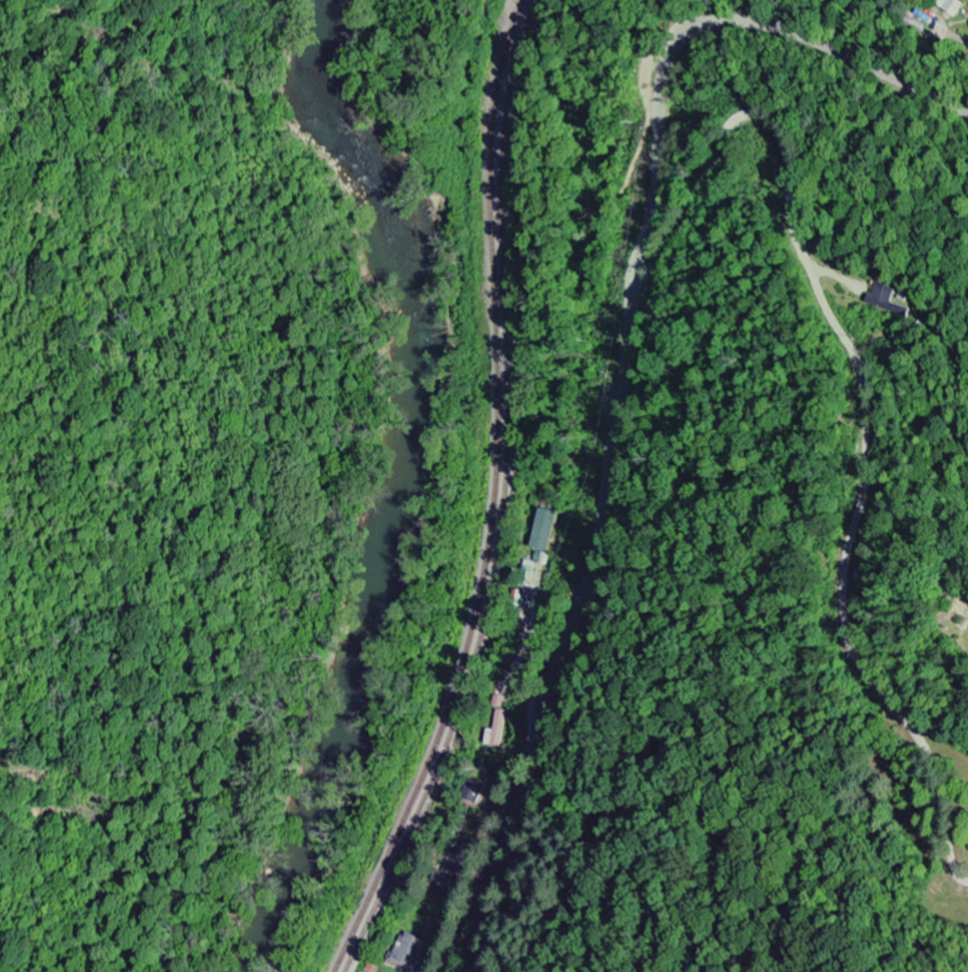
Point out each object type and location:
building: (952, 6)
road: (959, 35)
building: (882, 299)
road: (557, 354)
road: (625, 361)
road: (545, 474)
river: (415, 479)
railway: (491, 498)
railway: (502, 498)
building: (545, 530)

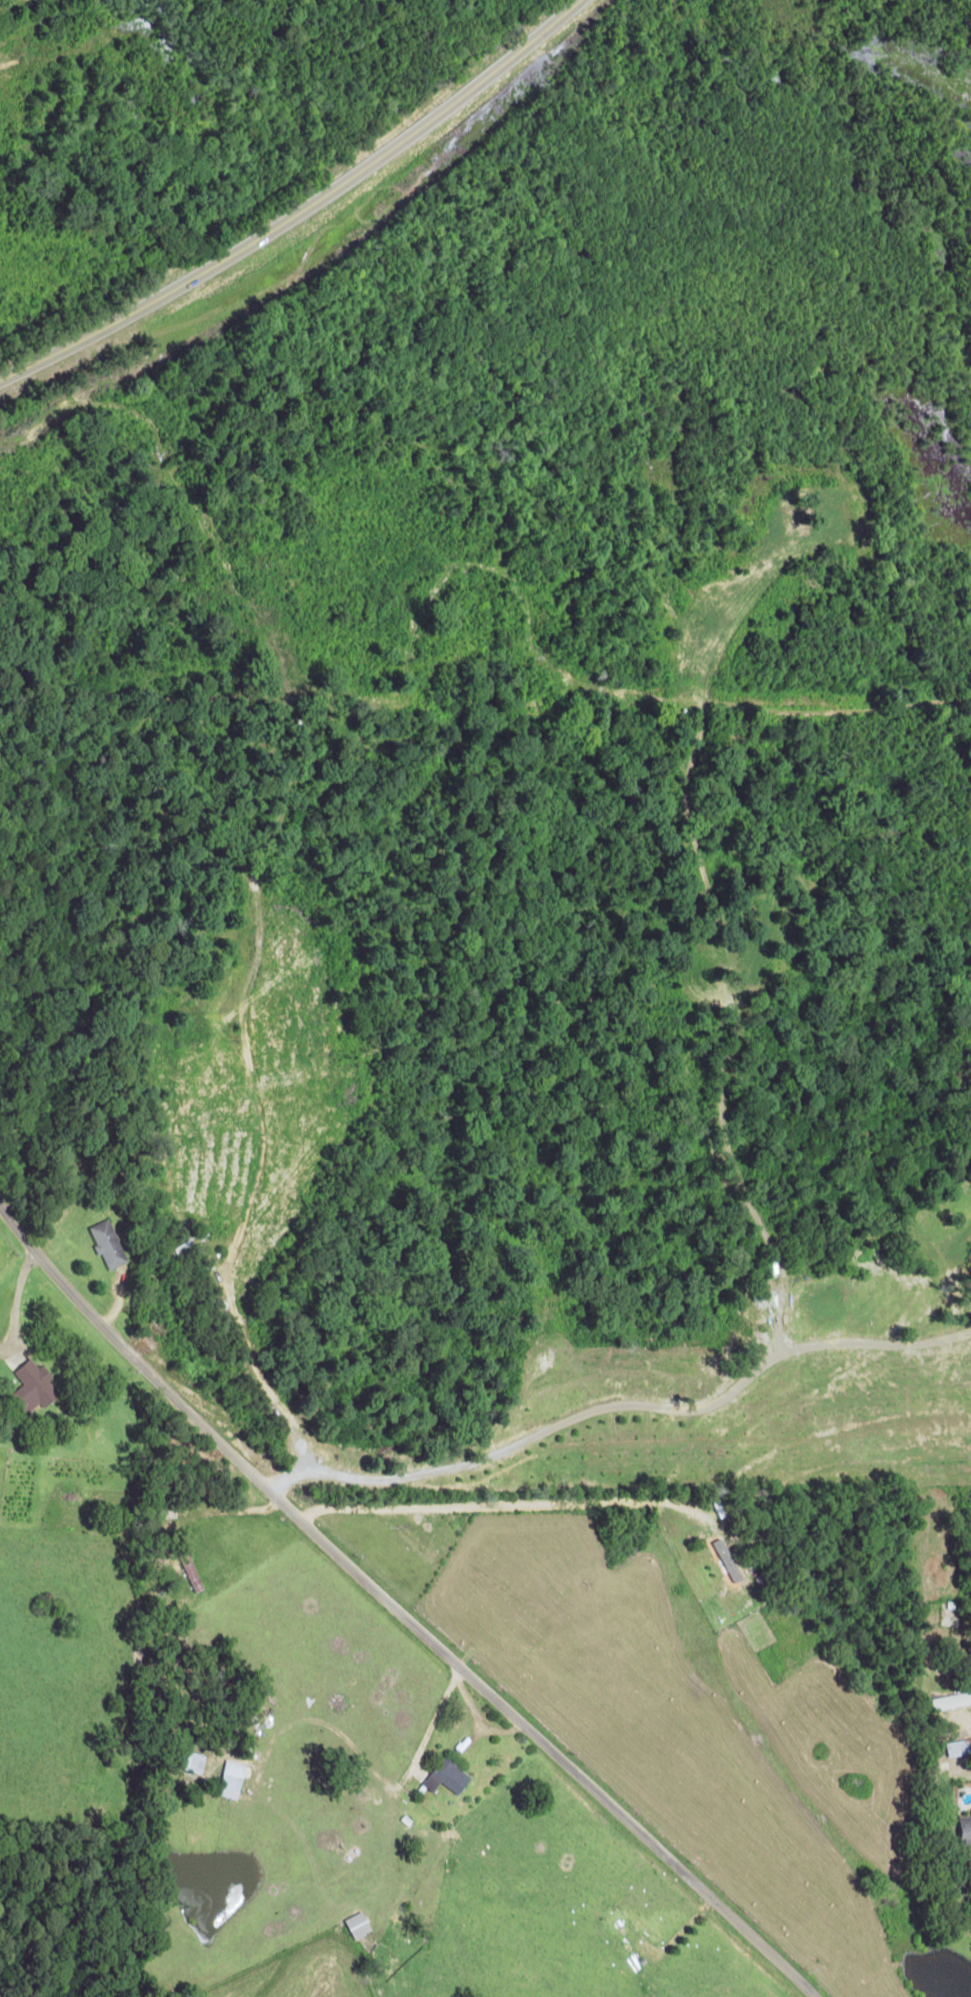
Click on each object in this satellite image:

^^^^^^^^

*Instruction*
Set down all of the entries exactly. Leave the pictures out.

*Your response*
Point out each object type and location:
building: (952, 6)
road: (959, 35)
building: (882, 299)
road: (557, 354)
road: (625, 361)
road: (545, 474)
river: (415, 479)
railway: (491, 498)
railway: (502, 498)
building: (545, 530)

Click on each object in this satellite image:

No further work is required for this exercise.